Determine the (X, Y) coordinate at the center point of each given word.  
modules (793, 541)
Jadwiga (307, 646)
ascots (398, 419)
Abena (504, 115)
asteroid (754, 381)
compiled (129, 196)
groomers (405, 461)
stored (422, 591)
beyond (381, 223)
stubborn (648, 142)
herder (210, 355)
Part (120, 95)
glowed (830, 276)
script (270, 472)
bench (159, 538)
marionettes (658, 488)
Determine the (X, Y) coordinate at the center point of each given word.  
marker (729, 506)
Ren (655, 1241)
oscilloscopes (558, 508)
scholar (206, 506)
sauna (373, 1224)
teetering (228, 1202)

...

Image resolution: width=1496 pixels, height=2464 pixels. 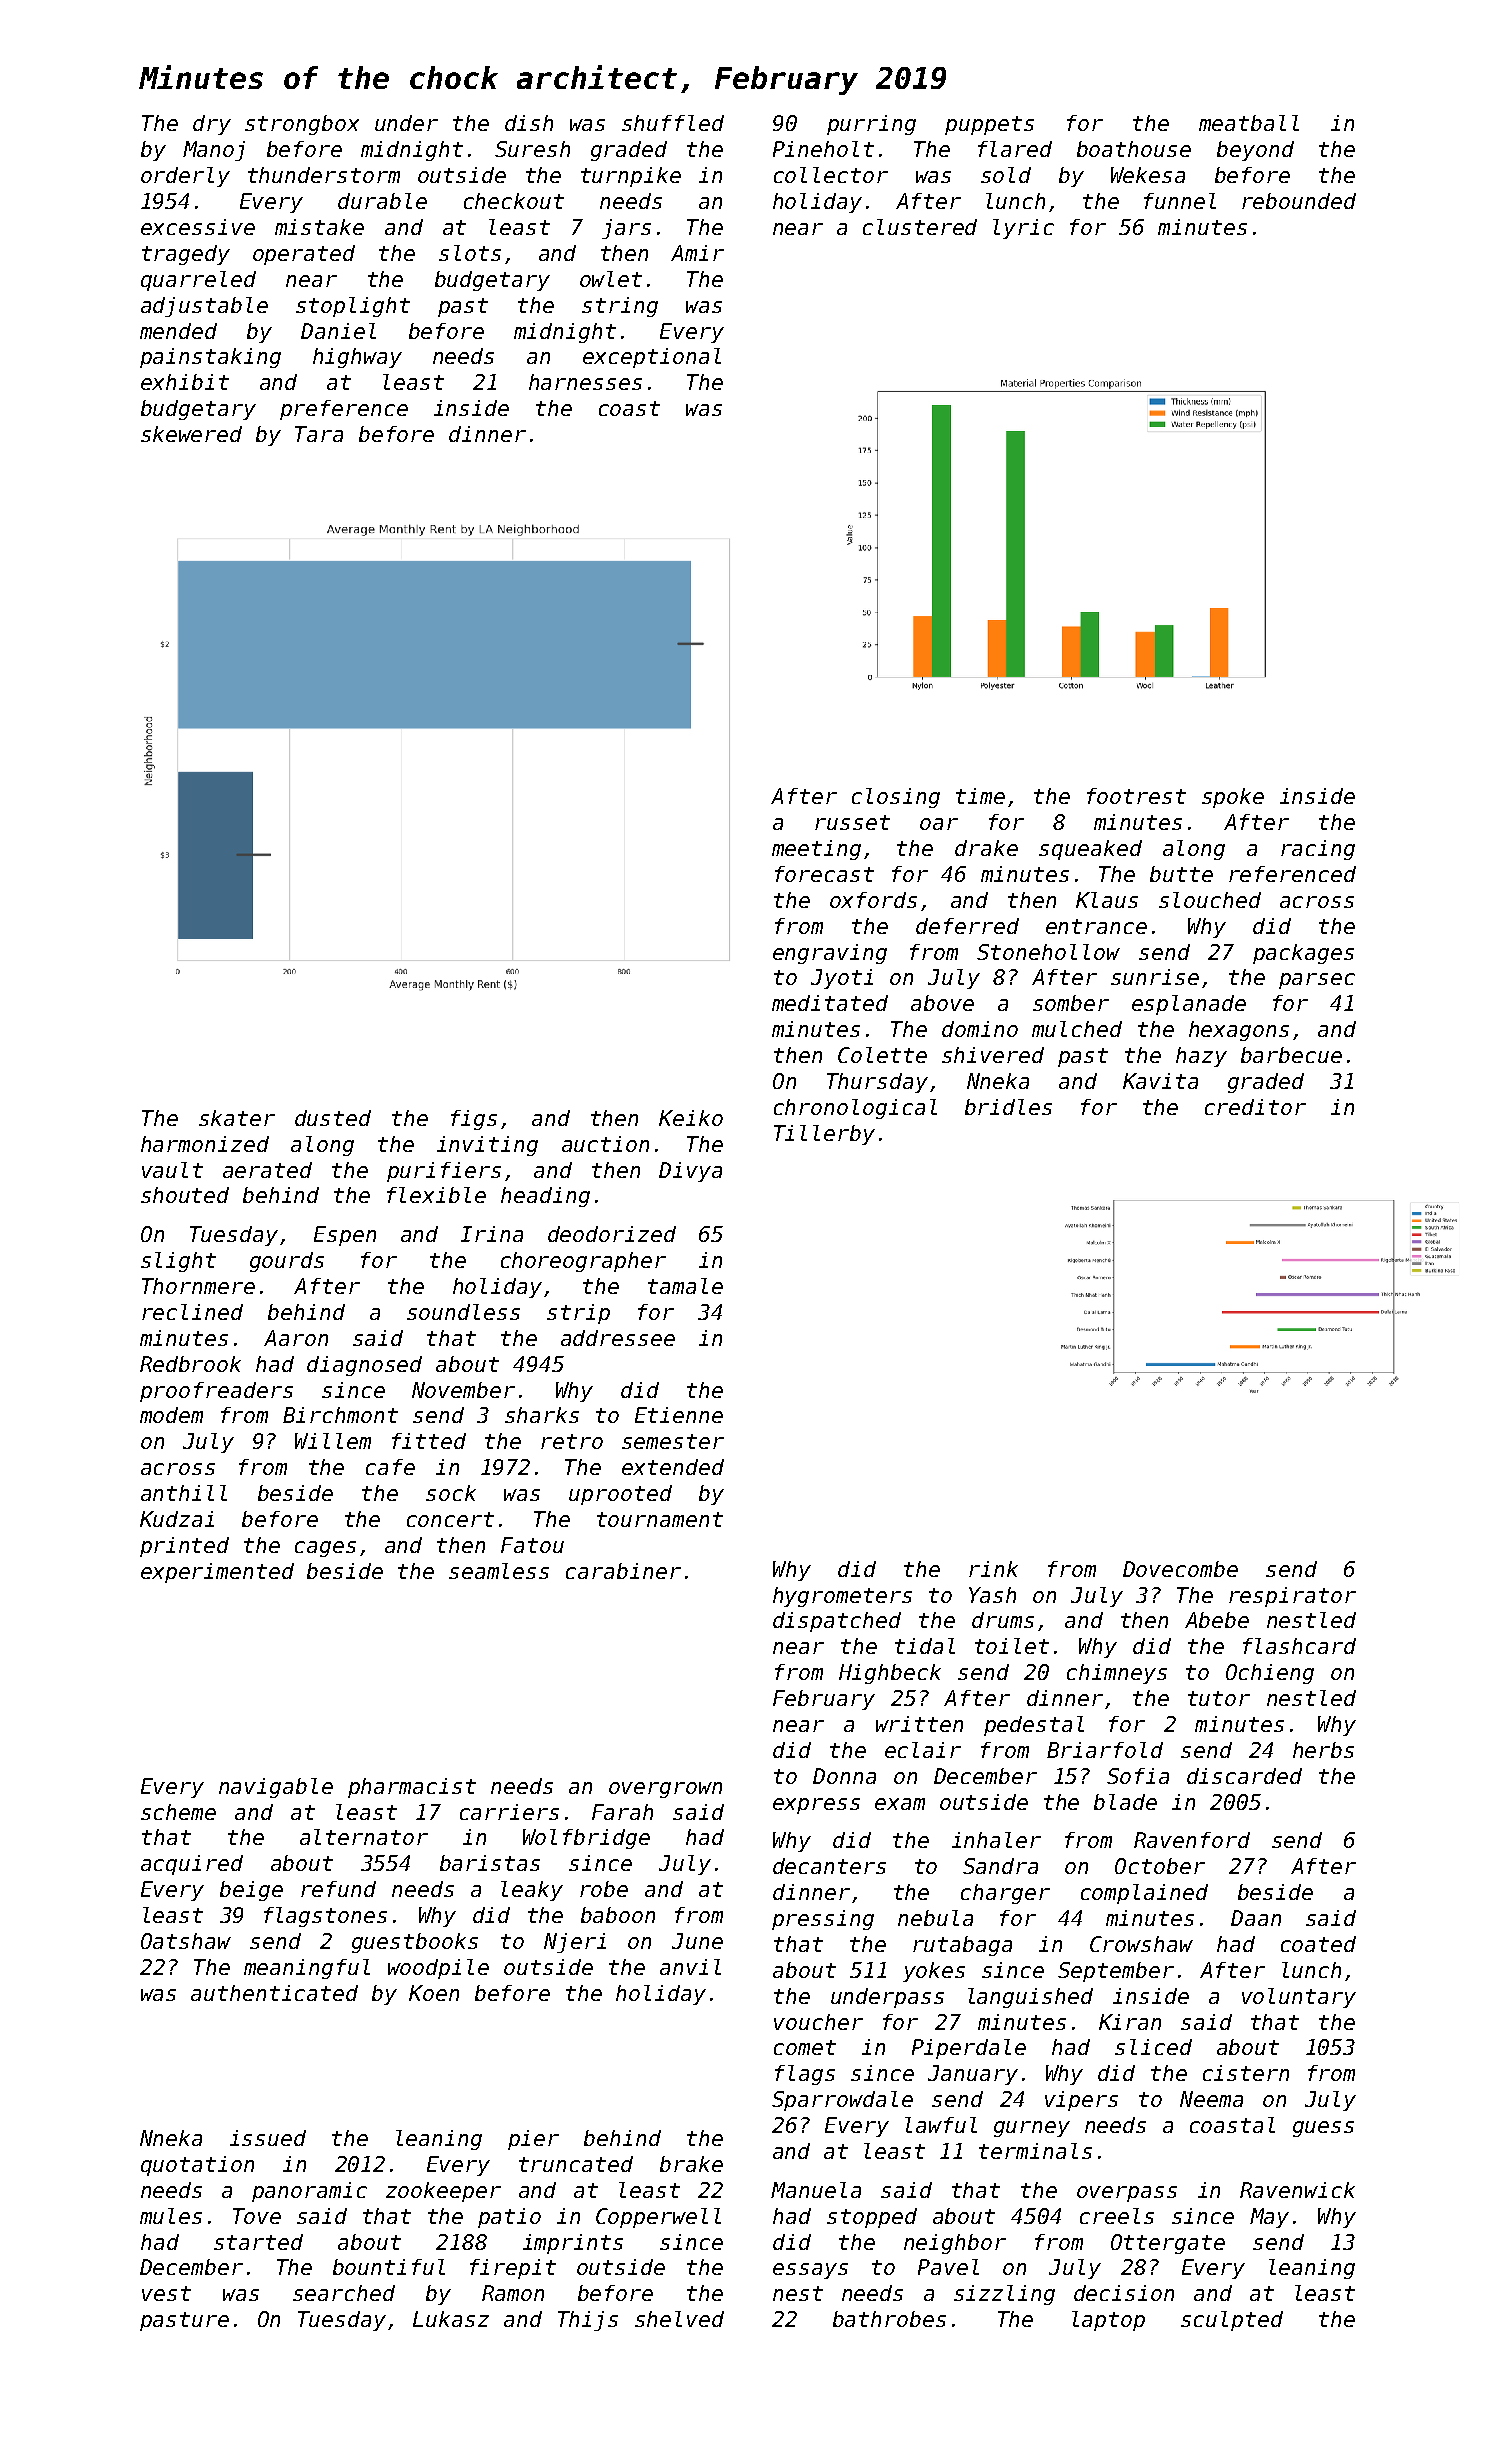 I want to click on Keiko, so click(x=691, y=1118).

---

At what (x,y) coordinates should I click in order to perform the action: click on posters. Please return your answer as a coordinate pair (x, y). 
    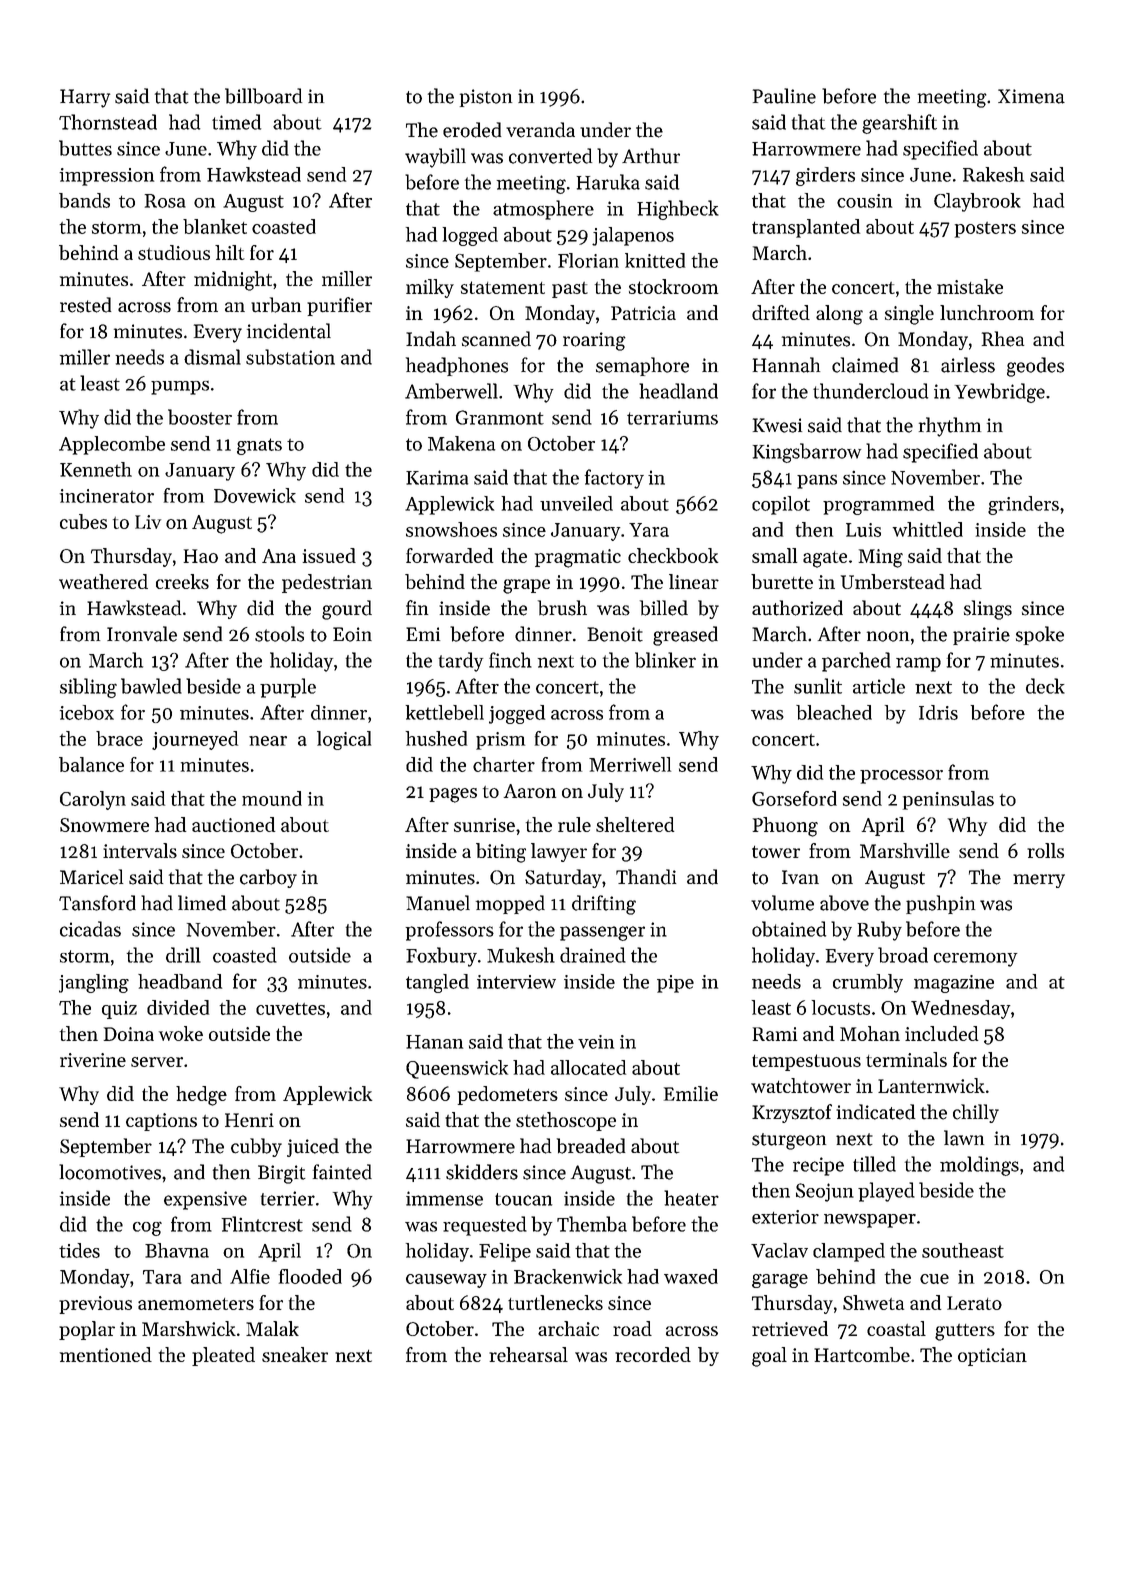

--- YOUR TASK ---
List everything in the records from the line containing "herder (210, 355)" down to the line containing "teetering (228, 1202)" as a JSON list of strings, one string per line, skipping blank lines.

--- TASK RESPONSE ---
[
  "herder (210, 355)",
  "Part (120, 95)",
  "glowed (830, 276)",
  "script (270, 472)",
  "bench (159, 538)",
  "marionettes (658, 488)",
  "Determine the (X, Y) coordinate at the center point of each given word.  ",
  "marker (729, 506)",
  "Ren (655, 1241)",
  "oscilloscopes (558, 508)",
  "scholar (206, 506)",
  "sauna (373, 1224)",
  "teetering (228, 1202)"
]